Copy out each line of the material that includes the word "none".
Recorded information START
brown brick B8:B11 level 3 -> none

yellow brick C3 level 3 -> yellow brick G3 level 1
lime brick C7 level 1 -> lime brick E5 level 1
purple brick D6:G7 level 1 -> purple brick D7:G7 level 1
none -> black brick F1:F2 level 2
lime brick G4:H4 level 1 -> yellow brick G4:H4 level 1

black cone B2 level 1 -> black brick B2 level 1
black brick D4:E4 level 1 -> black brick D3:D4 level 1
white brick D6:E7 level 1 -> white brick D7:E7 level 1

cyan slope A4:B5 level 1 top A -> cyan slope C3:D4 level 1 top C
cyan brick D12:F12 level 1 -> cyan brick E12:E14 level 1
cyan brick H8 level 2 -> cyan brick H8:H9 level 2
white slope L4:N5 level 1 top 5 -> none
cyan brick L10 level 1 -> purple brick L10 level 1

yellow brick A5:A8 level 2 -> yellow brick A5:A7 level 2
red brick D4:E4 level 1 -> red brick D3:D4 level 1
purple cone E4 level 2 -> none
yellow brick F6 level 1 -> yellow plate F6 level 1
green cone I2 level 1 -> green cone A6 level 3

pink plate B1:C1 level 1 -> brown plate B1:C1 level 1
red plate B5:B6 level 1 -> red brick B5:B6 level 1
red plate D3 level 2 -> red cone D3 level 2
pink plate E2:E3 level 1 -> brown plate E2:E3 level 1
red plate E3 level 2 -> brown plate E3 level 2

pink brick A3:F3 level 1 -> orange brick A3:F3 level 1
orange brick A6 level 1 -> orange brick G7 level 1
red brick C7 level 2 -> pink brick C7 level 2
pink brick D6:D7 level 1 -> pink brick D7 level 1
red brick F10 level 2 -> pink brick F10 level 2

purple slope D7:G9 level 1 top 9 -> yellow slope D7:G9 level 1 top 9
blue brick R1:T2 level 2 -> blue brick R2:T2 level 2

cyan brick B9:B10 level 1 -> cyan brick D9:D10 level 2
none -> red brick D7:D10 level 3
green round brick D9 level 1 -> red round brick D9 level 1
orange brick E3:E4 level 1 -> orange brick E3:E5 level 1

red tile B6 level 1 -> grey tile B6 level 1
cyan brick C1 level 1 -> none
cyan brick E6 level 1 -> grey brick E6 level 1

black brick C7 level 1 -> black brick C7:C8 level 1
Recorded information END
**Result of the exercise:**
brown brick B8:B11 level 3 -> none
none -> black brick F1:F2 level 2
white slope L4:N5 level 1 top 5 -> none
purple cone E4 level 2 -> none
none -> red brick D7:D10 level 3
cyan brick C1 level 1 -> none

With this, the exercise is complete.